=== WHAT YOU ARE ASKED TO DO ===
Copy out all of the entries, keeping every word the same.

=== INFORMATION GIVEN ===
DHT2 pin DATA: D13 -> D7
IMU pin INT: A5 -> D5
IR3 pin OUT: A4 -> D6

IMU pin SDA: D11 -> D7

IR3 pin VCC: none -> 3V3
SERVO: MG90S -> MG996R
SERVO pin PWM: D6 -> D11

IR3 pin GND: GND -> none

=== YOUR SOLUTION ===
DHT2 pin DATA: D13 -> D7
IMU pin INT: A5 -> D5
IR3 pin OUT: A4 -> D6

IMU pin SDA: D11 -> D7

IR3 pin VCC: none -> 3V3
SERVO: MG90S -> MG996R
SERVO pin PWM: D6 -> D11

IR3 pin GND: GND -> none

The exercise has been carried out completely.